Supplied information:
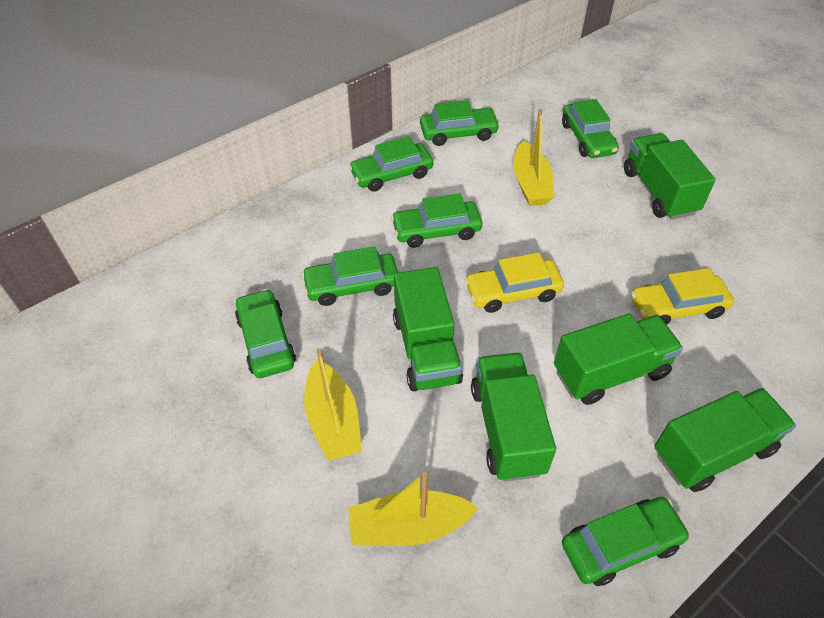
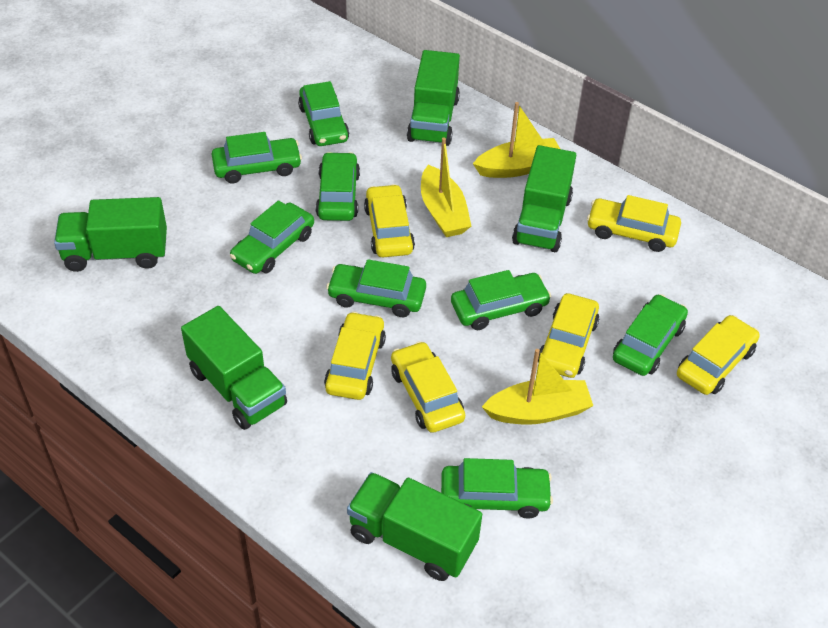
green car: [235,289,296,378] [302,246,398,306] [349,136,433,192] [391,193,482,248] [420,100,500,146] [562,99,619,158] [562,497,690,586] = 7 -> [212,132,302,183] [230,200,314,274] [298,81,349,146] [316,152,360,221] [326,259,426,317] [441,458,553,519] [451,270,551,330] [613,294,688,376] = 8
yellow car: [465,252,564,313] [631,268,734,325] = 2 -> [324,312,386,400] [364,184,415,257] [391,341,465,433] [538,293,599,378] [587,195,681,252] [677,315,760,395] = 6

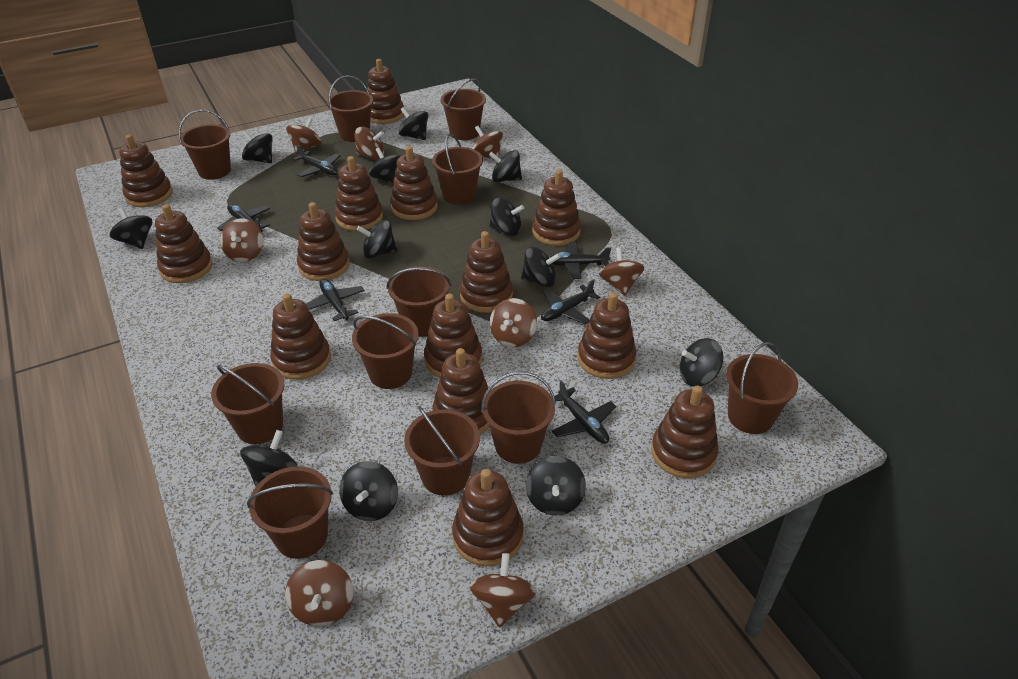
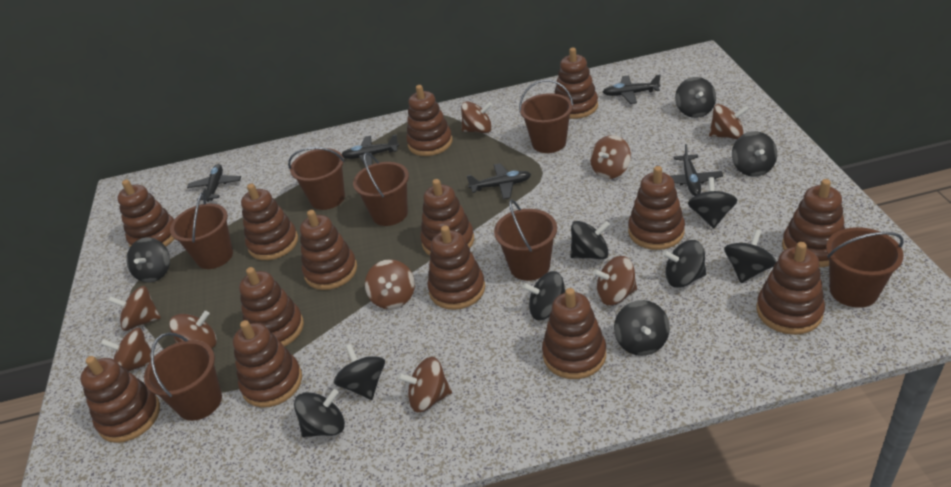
black plane: [217,204,270,232] [293,145,340,177] [306,279,365,321] [541,279,600,324] [548,242,611,279] [552,380,616,444] = 6 -> [187,164,241,202] [342,134,399,166] [467,163,531,199] [603,75,661,104] [669,144,723,196] = 5
black spinning top: [109,207,152,249] [240,430,297,486] [242,130,273,163] [339,461,398,521] [357,220,397,258] [369,147,401,185] [398,107,428,140] [489,150,522,182] [489,197,524,236] [521,247,561,287] [526,456,586,516] [679,338,723,387] = 12 -> [126,237,170,283] [294,389,345,437] [334,344,385,400] [522,271,565,320] [570,221,610,259] [614,300,670,356] [663,240,706,288] [675,77,716,118] [688,177,737,228] [724,229,776,283] [732,131,777,177] = 11
brown bucket: [178,109,231,180] [211,363,285,444] [247,466,333,559] [327,75,373,142] [352,313,419,389] [387,266,451,337] [404,406,480,496] [432,133,483,205] [441,79,486,140] [481,371,556,464] [726,342,798,434] = 11 -> [144,332,222,421] [170,192,233,269] [288,147,345,210] [353,153,409,226] [494,199,557,281] [519,80,574,153] [826,227,904,308] = 7
brown spinning top: [220,218,263,262] [285,560,354,626] [286,117,322,154] [354,127,384,160] [470,553,536,627] [472,126,503,160] [490,298,537,347] [599,247,644,296] = 8 -> [101,327,151,372] [108,286,161,331] [169,311,217,348] [365,259,415,309] [398,357,452,413] [461,101,492,133] [590,135,631,179] [593,256,637,305] [709,104,749,139] = 9

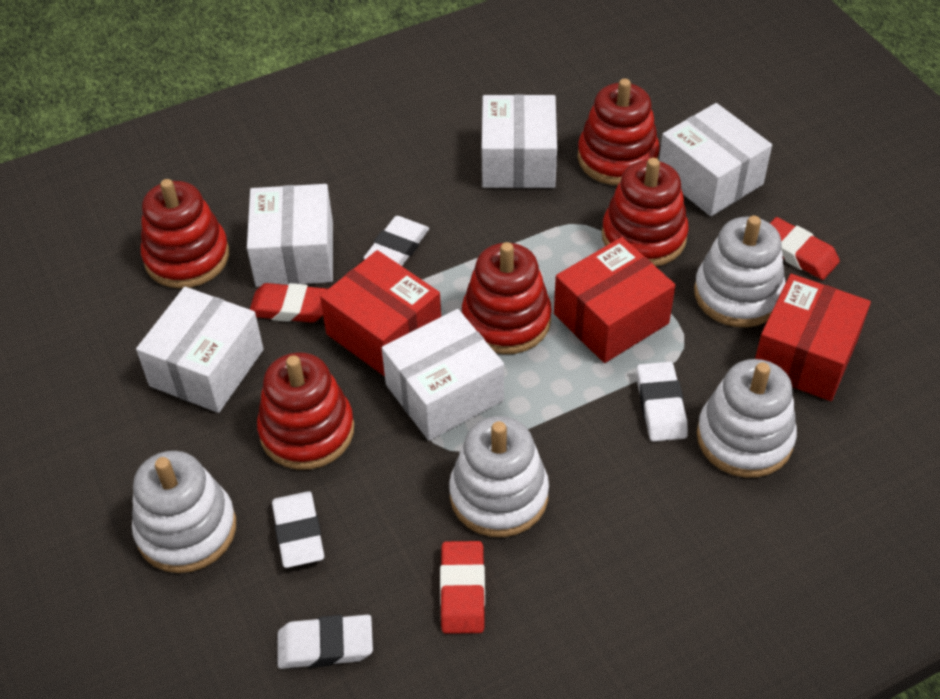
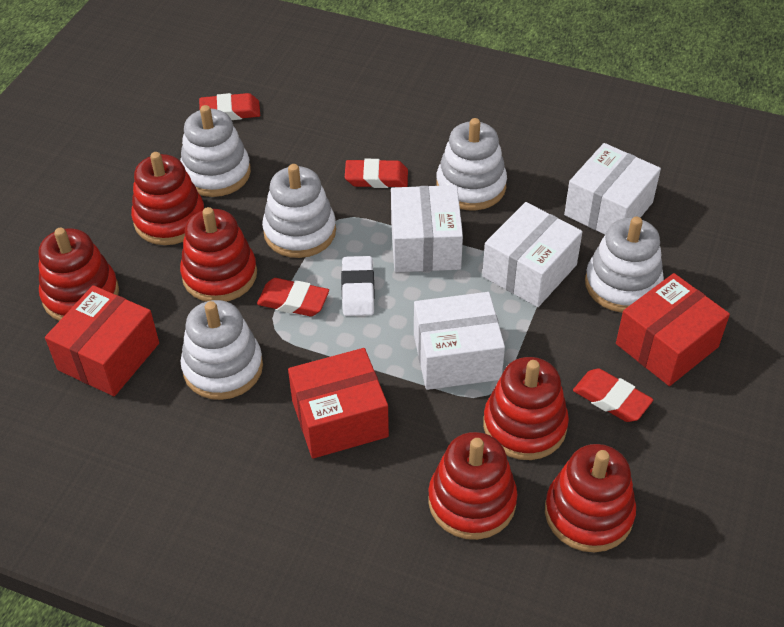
red eraser: [250,283,328,323] [440,541,485,634] [770,217,840,280] = 3 -> [199,93,260,120] [257,278,329,316] [345,159,408,188] [573,368,653,422] = 4
red stacking toy: [141,179,229,289] [257,352,354,470] [462,242,552,354] [578,78,660,185] [602,158,689,267] = 5 -> [38,228,119,321] [131,152,204,245] [180,207,257,302] [428,432,518,540] [483,357,569,460] [545,444,636,553] = 6
white box: [136,287,264,413] [247,184,333,287] [382,309,504,441] [482,94,557,188] [659,103,772,216] = 5 -> [391,185,463,272] [414,292,505,390] [482,202,583,307] [564,143,661,235] = 4
white eraser: [272,491,324,568] [278,615,373,669] [364,216,429,266] [636,362,688,442] = 4 -> [341,256,375,316] = 1
white stacking toy: [132,451,236,573] [449,416,549,537] [694,216,785,327] [697,359,797,478] = 4 -> [180,105,251,197] [180,300,263,400] [262,164,336,258] [436,118,507,210] [585,217,664,313] = 5

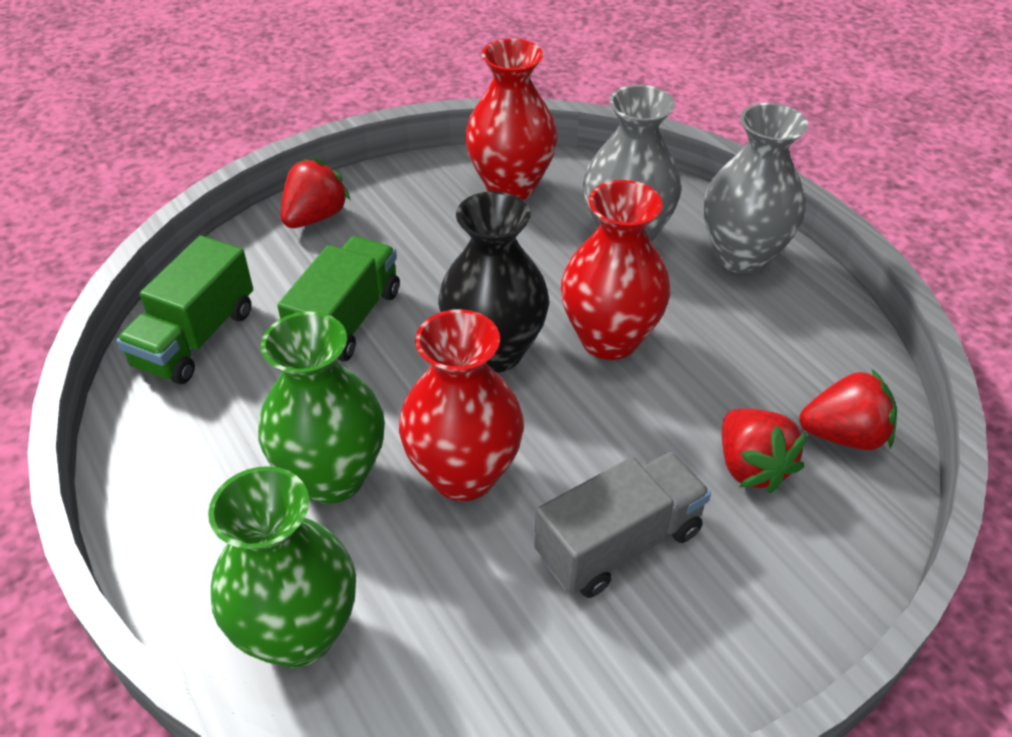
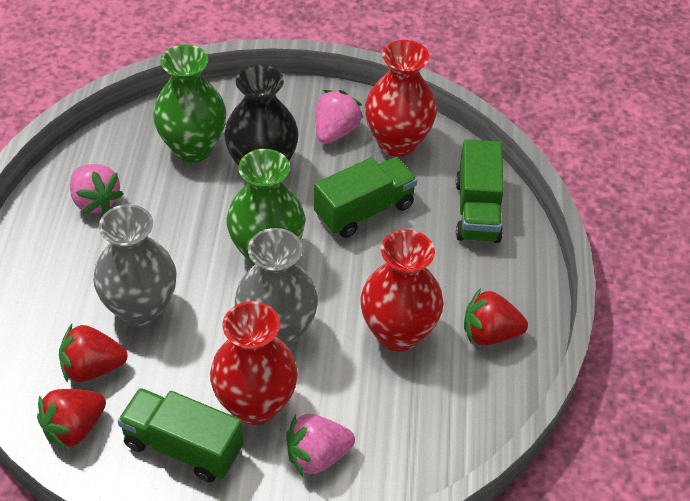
green truck: [116,235,253,384] [277,236,400,362] = 2 -> [118,388,243,482] [314,157,417,238] [455,139,504,243] = 3
grey truck: [534,452,711,598] = 1 -> none = 0
pink strawberry: none = 0 -> [70,164,124,214] [286,414,355,476] [316,90,363,144] = 3

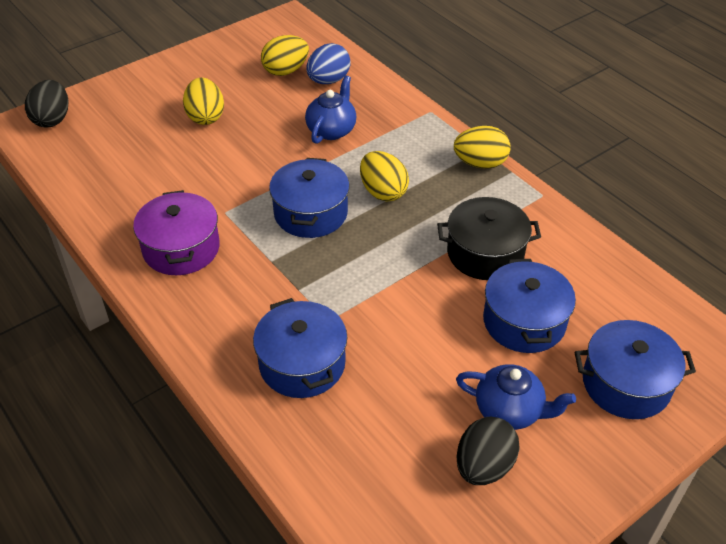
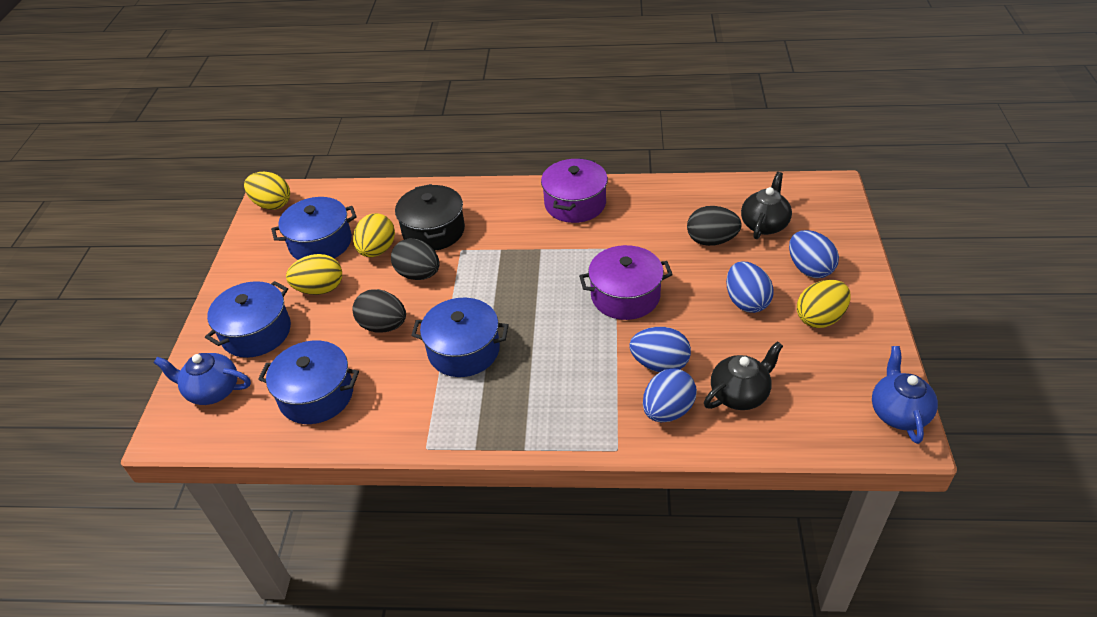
black egg: [25,80,68,127] [457,417,520,485] = 2 -> [352,289,406,333] [391,239,440,280] [687,206,742,246] = 3
black teapot: none = 0 -> [704,341,783,410] [741,172,792,239] = 2
blue egg: [306,43,351,84] = 1 -> [630,327,691,372] [643,368,697,422] [726,261,774,313] [789,230,839,278] = 4
purple pot: [133,190,220,275] = 1 -> [541,158,608,223] [579,245,673,320] = 2

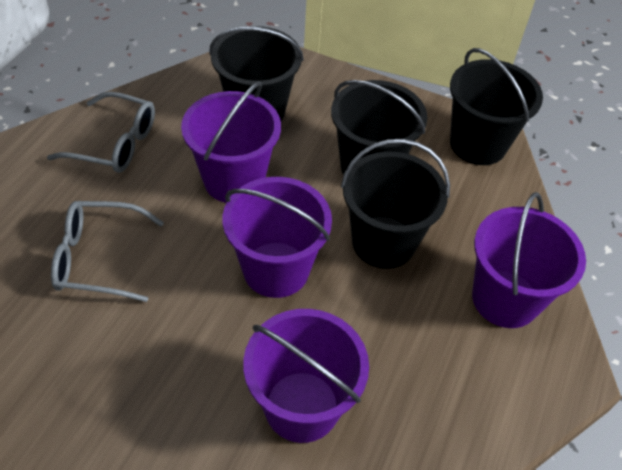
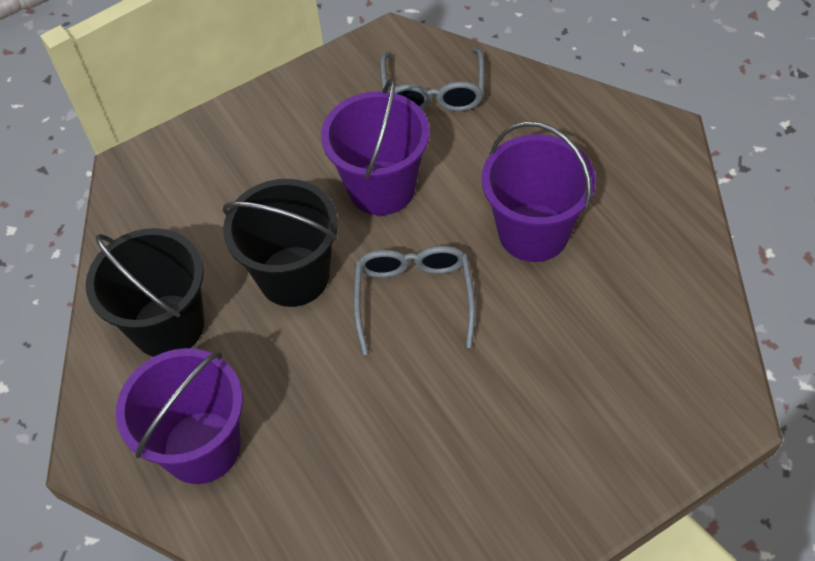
black bucket: [209,26,304,121] [331,80,428,175] [341,139,450,269] [450,48,543,165] = 4 -> [86,228,204,357] [222,179,338,307] = 2
purple bucket: [181,81,281,203] [222,177,332,298] [243,309,369,443] [472,192,586,328] = 4 -> [116,348,243,484] [321,77,430,215] [482,121,596,262] = 3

Work to complete: Beginning with the line containing "red eraser: [250,283,328,323]" and ending with the line containing "white stacking toy: [132,451,236,573]", extract those lines exactly from the listing above, and only those.

Task output:
red eraser: [250,283,328,323] [440,541,485,634] [770,217,840,280] = 3 -> [199,93,260,120] [257,278,329,316] [345,159,408,188] [573,368,653,422] = 4
red stacking toy: [141,179,229,289] [257,352,354,470] [462,242,552,354] [578,78,660,185] [602,158,689,267] = 5 -> [38,228,119,321] [131,152,204,245] [180,207,257,302] [428,432,518,540] [483,357,569,460] [545,444,636,553] = 6
white box: [136,287,264,413] [247,184,333,287] [382,309,504,441] [482,94,557,188] [659,103,772,216] = 5 -> [391,185,463,272] [414,292,505,390] [482,202,583,307] [564,143,661,235] = 4
white eraser: [272,491,324,568] [278,615,373,669] [364,216,429,266] [636,362,688,442] = 4 -> [341,256,375,316] = 1
white stacking toy: [132,451,236,573] [449,416,549,537] [694,216,785,327] [697,359,797,478] = 4 -> [180,105,251,197] [180,300,263,400] [262,164,336,258] [436,118,507,210] [585,217,664,313] = 5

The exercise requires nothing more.